• EXERCISE DIRECTIONS
Please count the lines in the records below that contain the string "kern", and reply with only that number.

((

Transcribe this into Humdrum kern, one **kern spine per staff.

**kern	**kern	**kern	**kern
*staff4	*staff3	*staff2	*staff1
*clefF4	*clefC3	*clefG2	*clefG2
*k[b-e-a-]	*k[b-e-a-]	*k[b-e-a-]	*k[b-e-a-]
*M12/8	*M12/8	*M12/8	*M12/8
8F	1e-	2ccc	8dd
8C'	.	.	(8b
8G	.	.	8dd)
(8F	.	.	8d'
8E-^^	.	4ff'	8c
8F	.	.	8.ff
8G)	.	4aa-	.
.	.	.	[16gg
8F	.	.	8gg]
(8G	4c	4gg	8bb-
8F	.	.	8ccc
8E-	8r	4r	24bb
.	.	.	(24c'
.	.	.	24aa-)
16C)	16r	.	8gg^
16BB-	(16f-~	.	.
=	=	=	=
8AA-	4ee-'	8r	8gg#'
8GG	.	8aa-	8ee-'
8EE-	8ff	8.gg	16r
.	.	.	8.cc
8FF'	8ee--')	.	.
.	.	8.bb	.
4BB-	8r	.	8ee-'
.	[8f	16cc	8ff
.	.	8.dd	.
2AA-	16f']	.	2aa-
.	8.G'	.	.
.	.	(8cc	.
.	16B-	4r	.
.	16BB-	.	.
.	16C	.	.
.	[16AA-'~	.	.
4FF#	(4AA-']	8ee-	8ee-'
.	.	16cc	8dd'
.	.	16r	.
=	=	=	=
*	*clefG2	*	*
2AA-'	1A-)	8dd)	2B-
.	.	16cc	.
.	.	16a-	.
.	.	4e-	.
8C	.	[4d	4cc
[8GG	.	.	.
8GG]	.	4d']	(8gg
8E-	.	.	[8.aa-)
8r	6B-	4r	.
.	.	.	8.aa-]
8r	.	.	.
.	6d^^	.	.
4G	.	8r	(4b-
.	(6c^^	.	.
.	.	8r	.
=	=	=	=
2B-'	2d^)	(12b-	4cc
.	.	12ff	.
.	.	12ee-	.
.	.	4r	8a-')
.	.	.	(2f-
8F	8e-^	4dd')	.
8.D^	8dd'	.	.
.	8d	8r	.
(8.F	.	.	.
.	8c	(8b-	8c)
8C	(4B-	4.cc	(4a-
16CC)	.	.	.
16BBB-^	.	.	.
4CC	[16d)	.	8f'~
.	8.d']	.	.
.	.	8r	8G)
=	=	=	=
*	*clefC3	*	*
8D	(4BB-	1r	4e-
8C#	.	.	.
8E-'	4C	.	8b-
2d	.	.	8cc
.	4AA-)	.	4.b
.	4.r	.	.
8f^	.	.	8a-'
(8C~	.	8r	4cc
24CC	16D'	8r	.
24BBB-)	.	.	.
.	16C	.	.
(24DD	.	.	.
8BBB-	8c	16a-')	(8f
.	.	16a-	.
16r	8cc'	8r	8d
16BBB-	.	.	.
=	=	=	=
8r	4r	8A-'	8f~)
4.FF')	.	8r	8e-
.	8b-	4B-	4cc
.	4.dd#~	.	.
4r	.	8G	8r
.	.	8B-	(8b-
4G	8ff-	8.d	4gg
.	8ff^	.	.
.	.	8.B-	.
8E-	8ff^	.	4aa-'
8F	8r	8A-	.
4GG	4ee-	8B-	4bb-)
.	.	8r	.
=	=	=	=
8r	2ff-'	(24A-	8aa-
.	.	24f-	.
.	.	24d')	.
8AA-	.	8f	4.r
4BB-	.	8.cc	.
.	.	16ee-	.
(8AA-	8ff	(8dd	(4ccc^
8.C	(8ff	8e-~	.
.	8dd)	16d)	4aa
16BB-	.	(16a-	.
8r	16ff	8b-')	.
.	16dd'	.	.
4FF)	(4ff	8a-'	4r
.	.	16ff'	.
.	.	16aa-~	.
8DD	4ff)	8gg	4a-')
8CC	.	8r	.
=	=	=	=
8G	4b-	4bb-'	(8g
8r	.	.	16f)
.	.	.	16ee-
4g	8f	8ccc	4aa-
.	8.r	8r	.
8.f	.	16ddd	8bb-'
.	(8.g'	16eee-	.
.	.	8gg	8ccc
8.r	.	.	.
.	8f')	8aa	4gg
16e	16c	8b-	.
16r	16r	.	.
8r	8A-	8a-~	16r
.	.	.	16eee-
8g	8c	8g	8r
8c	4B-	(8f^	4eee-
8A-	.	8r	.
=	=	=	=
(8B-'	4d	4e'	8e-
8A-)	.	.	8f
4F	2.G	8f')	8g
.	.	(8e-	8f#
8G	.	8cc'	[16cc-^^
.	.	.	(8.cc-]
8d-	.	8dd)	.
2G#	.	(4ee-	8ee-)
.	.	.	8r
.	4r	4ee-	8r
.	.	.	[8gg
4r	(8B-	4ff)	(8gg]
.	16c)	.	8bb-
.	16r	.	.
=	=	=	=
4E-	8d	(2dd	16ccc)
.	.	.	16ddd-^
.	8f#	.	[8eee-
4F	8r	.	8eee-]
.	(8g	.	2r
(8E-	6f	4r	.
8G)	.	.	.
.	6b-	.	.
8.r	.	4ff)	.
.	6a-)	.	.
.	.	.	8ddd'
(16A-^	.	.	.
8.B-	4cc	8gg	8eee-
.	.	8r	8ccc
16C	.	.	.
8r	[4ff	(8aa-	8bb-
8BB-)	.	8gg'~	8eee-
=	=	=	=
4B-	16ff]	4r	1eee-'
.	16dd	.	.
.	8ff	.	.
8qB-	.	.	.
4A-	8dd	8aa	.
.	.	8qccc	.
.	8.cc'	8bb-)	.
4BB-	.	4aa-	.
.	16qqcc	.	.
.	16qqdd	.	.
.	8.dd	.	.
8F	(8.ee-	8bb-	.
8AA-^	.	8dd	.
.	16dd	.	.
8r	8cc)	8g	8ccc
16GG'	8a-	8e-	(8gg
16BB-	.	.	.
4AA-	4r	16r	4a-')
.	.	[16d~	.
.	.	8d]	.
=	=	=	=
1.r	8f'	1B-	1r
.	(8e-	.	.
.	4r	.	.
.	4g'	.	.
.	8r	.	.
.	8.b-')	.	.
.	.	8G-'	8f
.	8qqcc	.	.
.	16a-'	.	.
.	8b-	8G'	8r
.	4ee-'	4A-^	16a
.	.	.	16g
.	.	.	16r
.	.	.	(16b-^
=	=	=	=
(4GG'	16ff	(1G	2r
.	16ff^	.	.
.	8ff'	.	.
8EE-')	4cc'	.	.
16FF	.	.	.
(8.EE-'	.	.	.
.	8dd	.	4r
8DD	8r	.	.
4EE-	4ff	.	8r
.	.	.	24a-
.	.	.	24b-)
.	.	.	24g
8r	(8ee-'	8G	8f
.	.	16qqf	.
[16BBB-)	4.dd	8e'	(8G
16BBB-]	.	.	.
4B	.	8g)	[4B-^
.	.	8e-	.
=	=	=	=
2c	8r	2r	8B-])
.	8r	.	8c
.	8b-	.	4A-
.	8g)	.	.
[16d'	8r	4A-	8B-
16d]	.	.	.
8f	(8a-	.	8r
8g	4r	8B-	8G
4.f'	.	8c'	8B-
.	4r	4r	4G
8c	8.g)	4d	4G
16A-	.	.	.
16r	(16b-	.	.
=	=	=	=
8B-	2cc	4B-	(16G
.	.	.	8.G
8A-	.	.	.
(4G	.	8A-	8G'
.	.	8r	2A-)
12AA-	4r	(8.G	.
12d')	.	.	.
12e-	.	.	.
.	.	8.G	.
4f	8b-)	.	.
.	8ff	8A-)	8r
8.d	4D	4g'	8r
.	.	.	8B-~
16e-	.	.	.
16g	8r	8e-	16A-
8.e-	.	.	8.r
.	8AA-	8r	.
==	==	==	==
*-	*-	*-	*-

))

• IN RESPONSE
2